*Exercise description*:
Repeat, exactly as written, every line from the one holding "Given the image: H&E-stained" through the one holding "Look at this". Leave out all other lines.

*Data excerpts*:
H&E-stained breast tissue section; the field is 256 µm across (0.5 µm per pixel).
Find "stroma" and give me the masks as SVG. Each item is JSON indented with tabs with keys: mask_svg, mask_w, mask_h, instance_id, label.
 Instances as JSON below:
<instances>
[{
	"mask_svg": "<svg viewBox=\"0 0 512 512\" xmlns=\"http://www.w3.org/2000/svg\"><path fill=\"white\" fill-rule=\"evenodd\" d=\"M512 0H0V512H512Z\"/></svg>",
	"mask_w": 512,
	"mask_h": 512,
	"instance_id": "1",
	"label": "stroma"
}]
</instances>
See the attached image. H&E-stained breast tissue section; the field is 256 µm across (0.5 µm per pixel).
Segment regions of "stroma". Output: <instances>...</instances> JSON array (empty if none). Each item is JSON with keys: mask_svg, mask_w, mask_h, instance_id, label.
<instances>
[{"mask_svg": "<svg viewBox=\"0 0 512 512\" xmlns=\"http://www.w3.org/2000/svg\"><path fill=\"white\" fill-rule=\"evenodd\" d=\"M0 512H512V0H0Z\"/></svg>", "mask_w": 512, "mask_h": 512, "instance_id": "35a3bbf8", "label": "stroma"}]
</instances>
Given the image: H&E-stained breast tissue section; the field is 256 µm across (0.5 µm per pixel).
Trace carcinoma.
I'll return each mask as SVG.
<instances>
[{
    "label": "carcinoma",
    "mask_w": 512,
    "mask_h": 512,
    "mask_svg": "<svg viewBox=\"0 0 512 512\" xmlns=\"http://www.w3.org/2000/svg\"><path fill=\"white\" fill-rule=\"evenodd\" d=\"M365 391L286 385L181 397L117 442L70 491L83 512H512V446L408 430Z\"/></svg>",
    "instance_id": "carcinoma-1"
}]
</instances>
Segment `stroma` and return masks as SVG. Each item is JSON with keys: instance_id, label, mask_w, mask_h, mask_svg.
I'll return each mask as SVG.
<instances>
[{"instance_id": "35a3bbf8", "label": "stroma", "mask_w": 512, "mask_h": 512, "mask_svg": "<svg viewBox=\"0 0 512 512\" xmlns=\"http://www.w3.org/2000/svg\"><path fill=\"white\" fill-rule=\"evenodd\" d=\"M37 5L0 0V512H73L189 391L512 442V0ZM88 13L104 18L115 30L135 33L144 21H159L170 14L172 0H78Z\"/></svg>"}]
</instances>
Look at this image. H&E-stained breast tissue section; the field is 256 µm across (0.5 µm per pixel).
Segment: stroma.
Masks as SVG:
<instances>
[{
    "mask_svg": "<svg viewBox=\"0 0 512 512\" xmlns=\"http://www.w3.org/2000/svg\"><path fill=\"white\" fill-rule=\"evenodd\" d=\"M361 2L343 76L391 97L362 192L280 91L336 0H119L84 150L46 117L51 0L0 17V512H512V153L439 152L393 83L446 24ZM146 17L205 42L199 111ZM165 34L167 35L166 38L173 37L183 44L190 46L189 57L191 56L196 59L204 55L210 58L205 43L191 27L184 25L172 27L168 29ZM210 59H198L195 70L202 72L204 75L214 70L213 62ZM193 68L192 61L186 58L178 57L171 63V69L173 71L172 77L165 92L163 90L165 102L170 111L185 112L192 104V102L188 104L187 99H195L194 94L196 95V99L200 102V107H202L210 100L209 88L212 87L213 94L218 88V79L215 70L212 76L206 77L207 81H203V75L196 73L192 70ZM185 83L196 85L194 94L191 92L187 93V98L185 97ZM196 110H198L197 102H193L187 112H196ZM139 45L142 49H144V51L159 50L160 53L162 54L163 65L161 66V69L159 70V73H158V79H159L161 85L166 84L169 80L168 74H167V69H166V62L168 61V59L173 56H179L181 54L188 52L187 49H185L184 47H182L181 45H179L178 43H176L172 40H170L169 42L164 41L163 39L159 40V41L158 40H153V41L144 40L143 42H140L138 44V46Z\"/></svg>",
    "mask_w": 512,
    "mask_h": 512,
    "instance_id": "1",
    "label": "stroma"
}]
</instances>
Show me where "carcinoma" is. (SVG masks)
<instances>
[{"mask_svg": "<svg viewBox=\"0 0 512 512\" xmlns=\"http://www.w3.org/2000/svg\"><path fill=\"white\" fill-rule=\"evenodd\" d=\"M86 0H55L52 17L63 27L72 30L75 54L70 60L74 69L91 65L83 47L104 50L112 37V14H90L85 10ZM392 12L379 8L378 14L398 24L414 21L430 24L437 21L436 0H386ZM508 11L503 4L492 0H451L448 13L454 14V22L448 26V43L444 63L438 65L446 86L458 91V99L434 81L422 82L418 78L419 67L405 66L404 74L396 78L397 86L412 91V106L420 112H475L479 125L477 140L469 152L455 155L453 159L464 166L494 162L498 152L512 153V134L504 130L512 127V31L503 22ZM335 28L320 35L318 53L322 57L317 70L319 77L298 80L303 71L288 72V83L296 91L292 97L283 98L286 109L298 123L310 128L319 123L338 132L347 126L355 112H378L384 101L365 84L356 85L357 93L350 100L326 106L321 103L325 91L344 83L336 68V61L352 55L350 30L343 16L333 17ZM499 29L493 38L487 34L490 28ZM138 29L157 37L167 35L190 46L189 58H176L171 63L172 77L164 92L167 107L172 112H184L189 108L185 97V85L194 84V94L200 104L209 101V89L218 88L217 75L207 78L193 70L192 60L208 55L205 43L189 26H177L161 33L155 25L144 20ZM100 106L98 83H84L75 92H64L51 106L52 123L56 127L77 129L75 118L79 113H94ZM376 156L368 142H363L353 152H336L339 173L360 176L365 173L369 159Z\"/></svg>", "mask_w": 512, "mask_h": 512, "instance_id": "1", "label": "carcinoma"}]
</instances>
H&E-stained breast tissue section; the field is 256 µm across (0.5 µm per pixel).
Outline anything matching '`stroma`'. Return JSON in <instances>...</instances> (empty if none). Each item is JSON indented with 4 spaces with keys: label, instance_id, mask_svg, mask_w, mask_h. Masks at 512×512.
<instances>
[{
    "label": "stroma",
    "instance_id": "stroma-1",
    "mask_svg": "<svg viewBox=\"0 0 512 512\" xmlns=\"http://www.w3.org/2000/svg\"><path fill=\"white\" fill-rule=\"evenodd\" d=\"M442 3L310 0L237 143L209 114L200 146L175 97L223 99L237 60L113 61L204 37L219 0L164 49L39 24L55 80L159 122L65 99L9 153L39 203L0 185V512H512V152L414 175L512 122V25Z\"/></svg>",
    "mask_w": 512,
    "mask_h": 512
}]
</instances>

*Worked answer*:
Given the image: H&E-stained breast tissue section; the field is 256 µm across (0.5 µm per pixel).
Trace carcinoma.
I'll return each mask as SVG.
<instances>
[{
    "label": "carcinoma",
    "mask_w": 512,
    "mask_h": 512,
    "mask_svg": "<svg viewBox=\"0 0 512 512\" xmlns=\"http://www.w3.org/2000/svg\"><path fill=\"white\" fill-rule=\"evenodd\" d=\"M365 391L286 385L181 397L117 442L70 491L83 512H512V446L408 430Z\"/></svg>",
    "instance_id": "carcinoma-1"
}]
</instances>
Segment `stroma` and return masks as SVG. Each item is JSON with keys: instance_id, label, mask_w, mask_h, mask_svg.
I'll return each mask as SVG.
<instances>
[{"instance_id": "35a3bbf8", "label": "stroma", "mask_w": 512, "mask_h": 512, "mask_svg": "<svg viewBox=\"0 0 512 512\" xmlns=\"http://www.w3.org/2000/svg\"><path fill=\"white\" fill-rule=\"evenodd\" d=\"M37 5L0 0V512H73L189 391L512 442V0ZM88 13L104 18L115 30L135 33L144 21H159L170 14L172 0H78Z\"/></svg>"}]
</instances>
Look at this image. H&E-stained breast tissue section; the field is 256 µm across (0.5 µm per pixel).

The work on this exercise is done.